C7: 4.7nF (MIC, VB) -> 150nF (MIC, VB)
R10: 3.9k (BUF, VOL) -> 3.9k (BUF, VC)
-----
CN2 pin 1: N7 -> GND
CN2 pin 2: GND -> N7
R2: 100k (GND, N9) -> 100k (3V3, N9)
-----
**What you have to do:** Write out exactly the lines above between the line with "C7: 4.7nF (MIC, VB) -> 150nF (MIC, VB)" and the line with "R10: 3.9k (BUF, VOL) -> 3.9k (BUF, VC)", inclusive, and nothing beyond them.

**Answer for this exercise:**
C7: 4.7nF (MIC, VB) -> 150nF (MIC, VB)
R10: 3.9k (BUF, VOL) -> 3.9k (BUF, VC)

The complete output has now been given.